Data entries
□ □ □ □

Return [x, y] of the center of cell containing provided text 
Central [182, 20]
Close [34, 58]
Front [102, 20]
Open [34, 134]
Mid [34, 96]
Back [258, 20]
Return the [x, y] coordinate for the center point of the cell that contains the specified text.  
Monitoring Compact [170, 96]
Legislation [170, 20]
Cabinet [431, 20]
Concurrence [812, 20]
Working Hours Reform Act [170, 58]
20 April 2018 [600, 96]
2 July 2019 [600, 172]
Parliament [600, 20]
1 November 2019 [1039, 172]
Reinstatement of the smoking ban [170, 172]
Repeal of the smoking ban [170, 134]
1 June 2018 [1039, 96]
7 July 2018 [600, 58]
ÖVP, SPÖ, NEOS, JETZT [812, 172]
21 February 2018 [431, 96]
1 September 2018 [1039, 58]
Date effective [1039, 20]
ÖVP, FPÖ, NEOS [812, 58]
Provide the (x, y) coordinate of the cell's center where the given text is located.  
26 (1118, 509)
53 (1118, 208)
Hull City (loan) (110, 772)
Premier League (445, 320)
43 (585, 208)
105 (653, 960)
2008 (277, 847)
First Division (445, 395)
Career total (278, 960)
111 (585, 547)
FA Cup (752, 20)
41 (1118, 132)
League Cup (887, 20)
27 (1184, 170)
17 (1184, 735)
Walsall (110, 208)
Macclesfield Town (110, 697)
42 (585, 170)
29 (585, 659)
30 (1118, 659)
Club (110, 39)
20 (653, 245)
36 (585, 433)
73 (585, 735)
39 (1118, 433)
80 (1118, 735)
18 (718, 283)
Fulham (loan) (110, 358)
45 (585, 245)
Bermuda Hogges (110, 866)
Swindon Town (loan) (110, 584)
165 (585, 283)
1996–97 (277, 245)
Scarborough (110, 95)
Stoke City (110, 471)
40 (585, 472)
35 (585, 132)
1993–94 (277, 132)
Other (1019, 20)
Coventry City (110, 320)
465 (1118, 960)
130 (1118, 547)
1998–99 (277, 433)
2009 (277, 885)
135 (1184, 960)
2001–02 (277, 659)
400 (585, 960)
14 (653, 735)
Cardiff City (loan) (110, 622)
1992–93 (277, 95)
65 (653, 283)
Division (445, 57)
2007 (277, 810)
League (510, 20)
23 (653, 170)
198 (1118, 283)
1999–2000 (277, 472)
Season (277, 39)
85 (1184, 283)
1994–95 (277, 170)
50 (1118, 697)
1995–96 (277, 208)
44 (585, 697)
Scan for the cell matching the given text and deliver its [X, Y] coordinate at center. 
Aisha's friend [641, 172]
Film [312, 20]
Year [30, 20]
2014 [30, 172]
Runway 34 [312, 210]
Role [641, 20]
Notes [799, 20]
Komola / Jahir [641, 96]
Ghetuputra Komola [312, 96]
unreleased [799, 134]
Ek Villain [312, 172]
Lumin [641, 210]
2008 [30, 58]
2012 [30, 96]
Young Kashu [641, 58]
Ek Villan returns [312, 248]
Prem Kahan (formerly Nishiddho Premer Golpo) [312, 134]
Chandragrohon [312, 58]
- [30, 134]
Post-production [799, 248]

□ □ □ □

## The request
Can you copy out, unchanged, everything from the start of the records down to and including the line containing "198 (1118, 283)"?

## Result of this exercise
Return [x, y] of the center of cell containing provided text 
Central [182, 20]
Close [34, 58]
Front [102, 20]
Open [34, 134]
Mid [34, 96]
Back [258, 20]
Return the [x, y] coordinate for the center point of the cell that contains the specified text.  
Monitoring Compact [170, 96]
Legislation [170, 20]
Cabinet [431, 20]
Concurrence [812, 20]
Working Hours Reform Act [170, 58]
20 April 2018 [600, 96]
2 July 2019 [600, 172]
Parliament [600, 20]
1 November 2019 [1039, 172]
Reinstatement of the smoking ban [170, 172]
Repeal of the smoking ban [170, 134]
1 June 2018 [1039, 96]
7 July 2018 [600, 58]
ÖVP, SPÖ, NEOS, JETZT [812, 172]
21 February 2018 [431, 96]
1 September 2018 [1039, 58]
Date effective [1039, 20]
ÖVP, FPÖ, NEOS [812, 58]
Provide the (x, y) coordinate of the cell's center where the given text is located.  
26 (1118, 509)
53 (1118, 208)
Hull City (loan) (110, 772)
Premier League (445, 320)
43 (585, 208)
105 (653, 960)
2008 (277, 847)
First Division (445, 395)
Career total (278, 960)
111 (585, 547)
FA Cup (752, 20)
41 (1118, 132)
League Cup (887, 20)
27 (1184, 170)
17 (1184, 735)
Walsall (110, 208)
Macclesfield Town (110, 697)
42 (585, 170)
29 (585, 659)
30 (1118, 659)
Club (110, 39)
20 (653, 245)
36 (585, 433)
73 (585, 735)
39 (1118, 433)
80 (1118, 735)
18 (718, 283)
Fulham (loan) (110, 358)
45 (585, 245)
Bermuda Hogges (110, 866)
Swindon Town (loan) (110, 584)
165 (585, 283)
1996–97 (277, 245)
Scarborough (110, 95)
Stoke City (110, 471)
40 (585, 472)
35 (585, 132)
1993–94 (277, 132)
Other (1019, 20)
Coventry City (110, 320)
465 (1118, 960)
130 (1118, 547)
1998–99 (277, 433)
2009 (277, 885)
135 (1184, 960)
2001–02 (277, 659)
400 (585, 960)
14 (653, 735)
Cardiff City (loan) (110, 622)
1992–93 (277, 95)
65 (653, 283)
Division (445, 57)
2007 (277, 810)
League (510, 20)
23 (653, 170)
198 (1118, 283)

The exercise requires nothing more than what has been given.